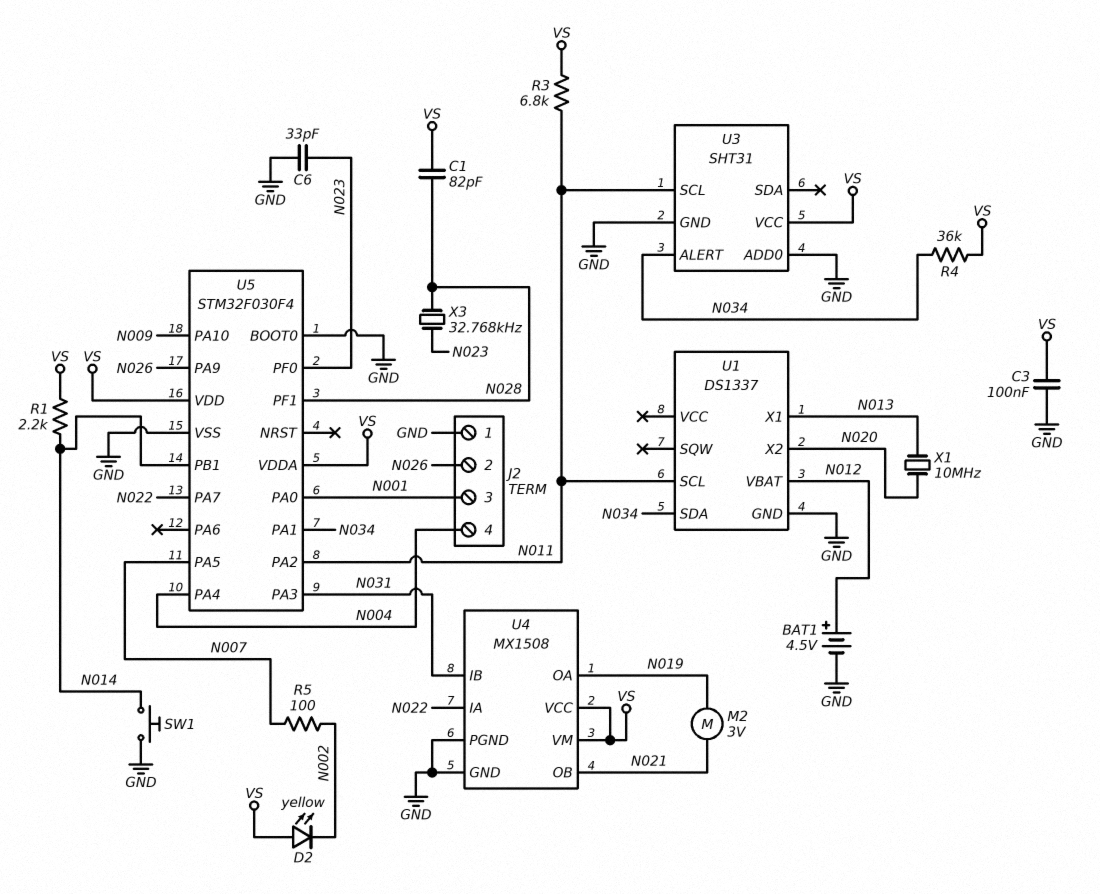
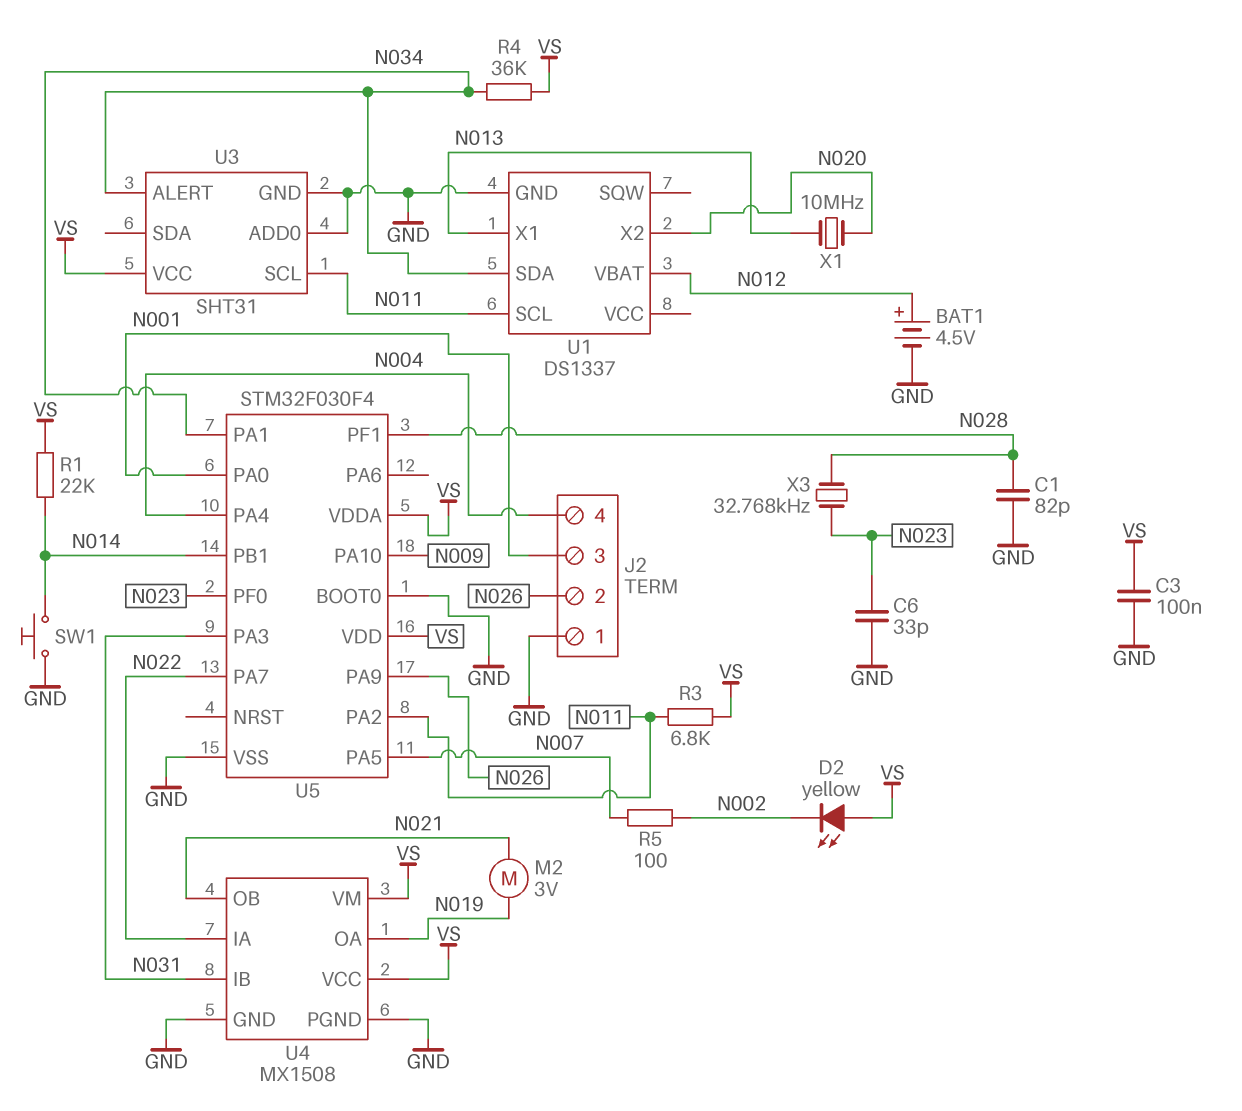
C1: 82pF (N028, VS) -> 82pF (GND, N028)
R1: 2.2k (N014, VS) -> 22k (N014, VS)

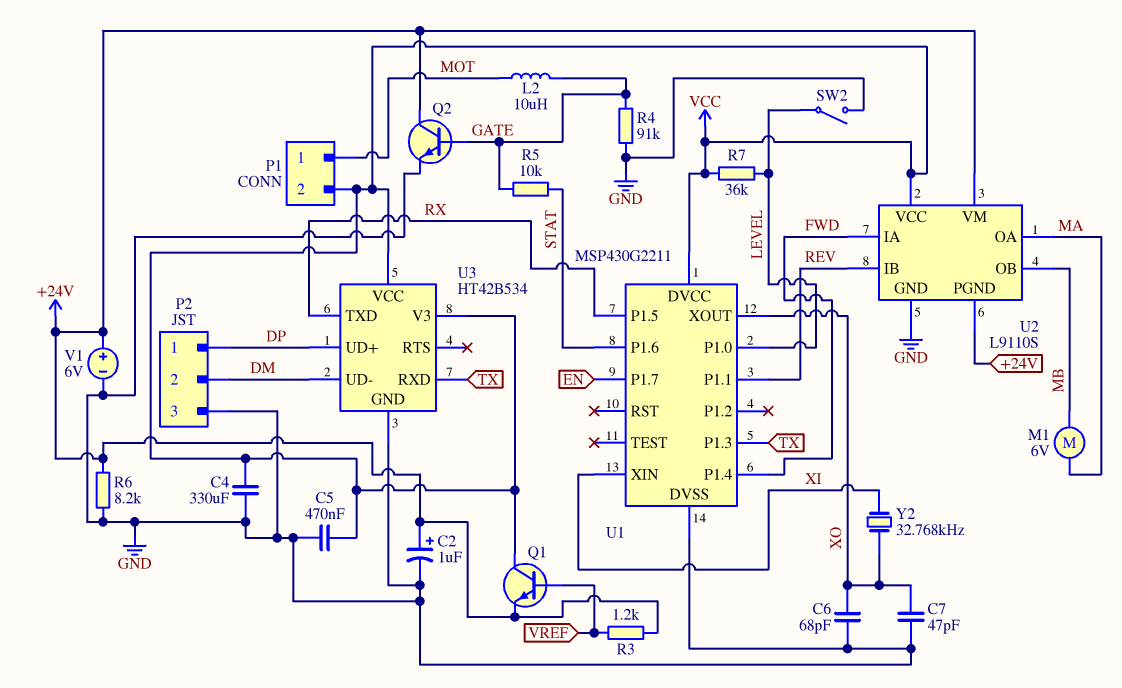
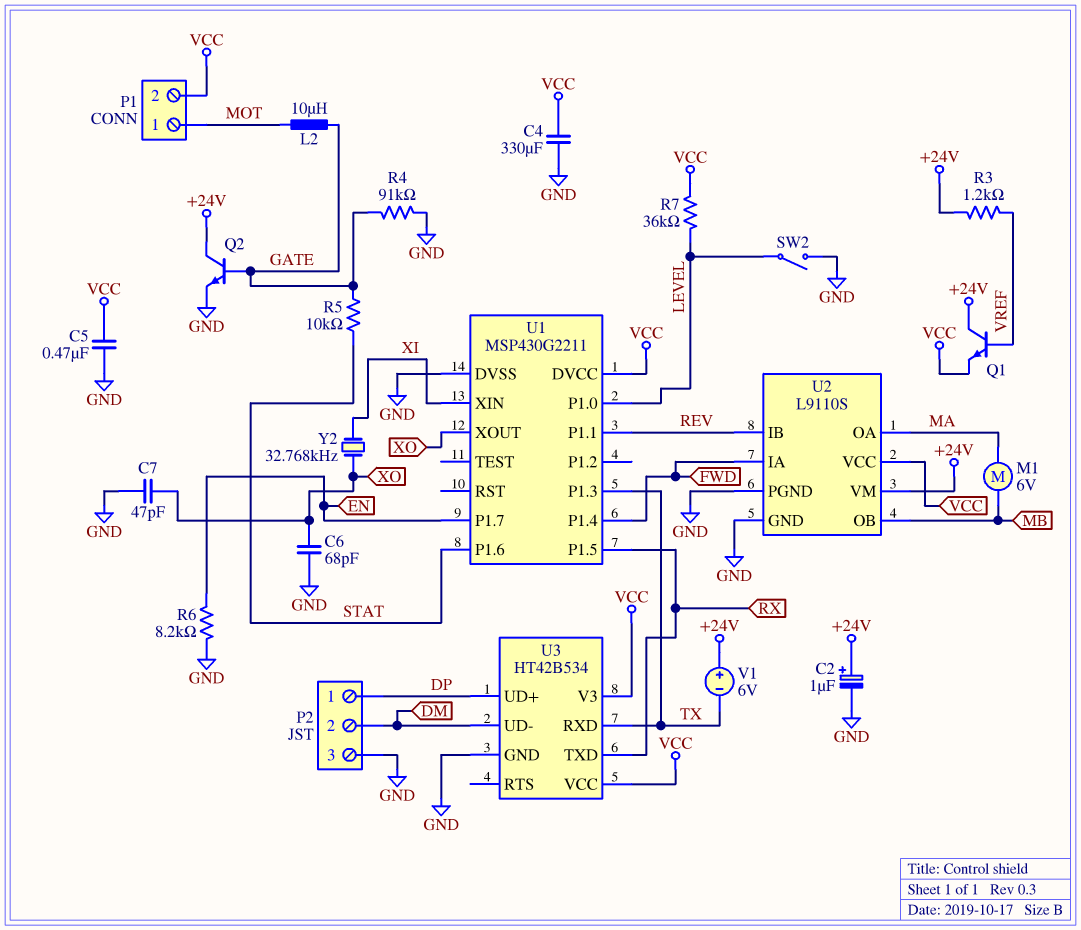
Q1: NPN (B VREF, C VCC, E +24V) -> NPN (B VREF, C +24V, E VCC)
R6: 8.2k (+24V, GND) -> 8.2k (EN, GND)
U2 pin PGND: +24V -> GND
V1: 6V (plus +24V, minus GND) -> 6V (plus +24V, minus TX)

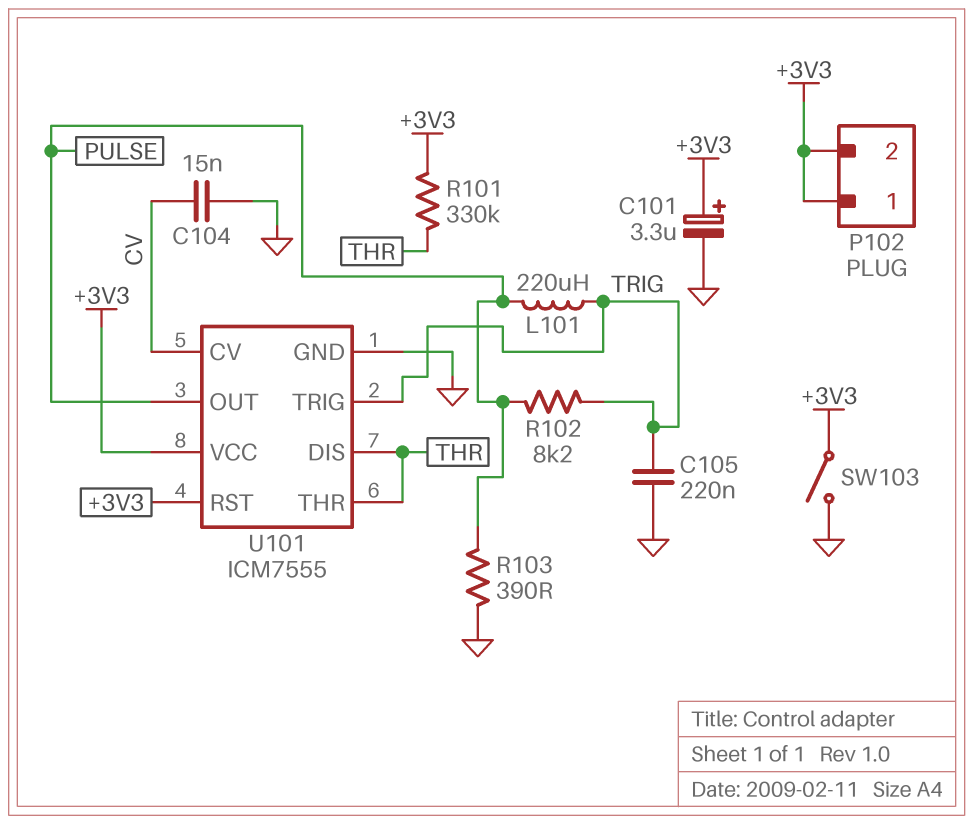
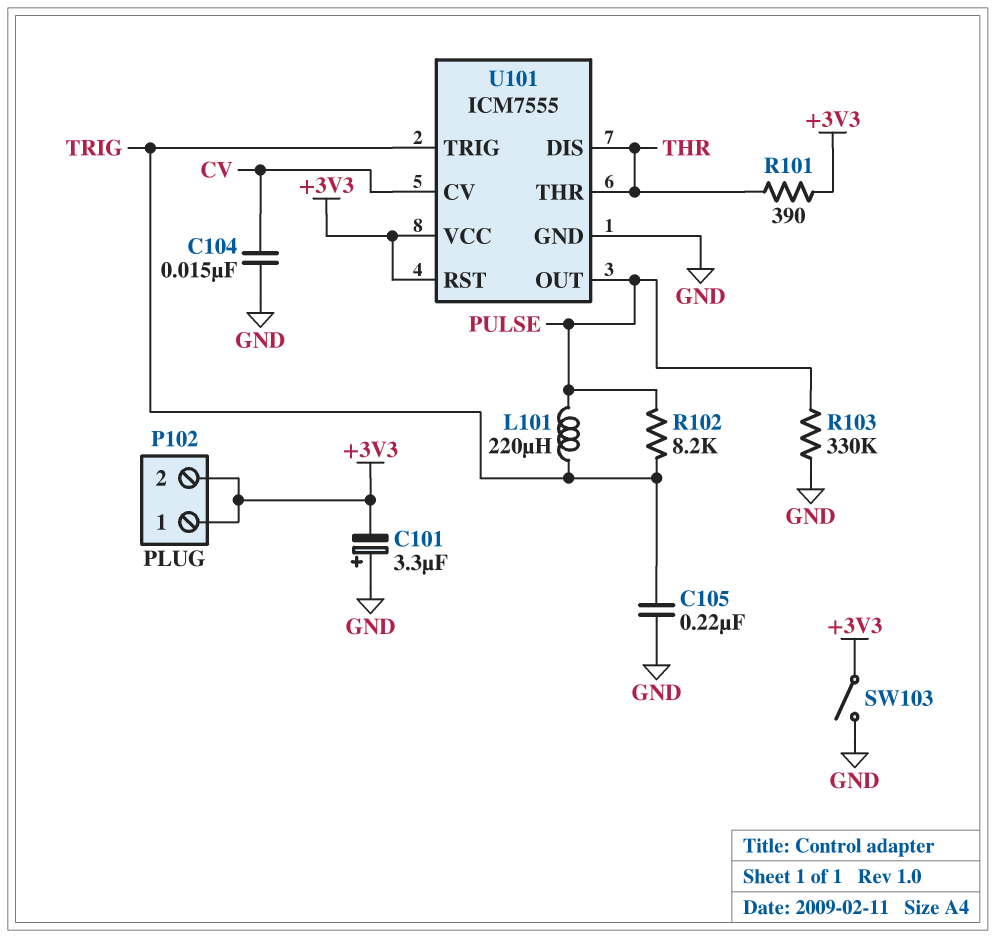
C101: 3.3uF (plus +3V3, minus GND) -> 3.3uF (plus GND, minus +3V3)
R101: 330k (+3V3, THR) -> 390 (+3V3, THR)
R103: 390 (GND, PULSE) -> 330k (GND, PULSE)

### What you are asked to do:
The answer must be the line containing "C101: 3.3uF (plus" and every line after it through the end of the records, repeated exactly.

### Response area:
C101: 3.3uF (plus +3V3, minus GND) -> 3.3uF (plus GND, minus +3V3)
R101: 330k (+3V3, THR) -> 390 (+3V3, THR)
R103: 390 (GND, PULSE) -> 330k (GND, PULSE)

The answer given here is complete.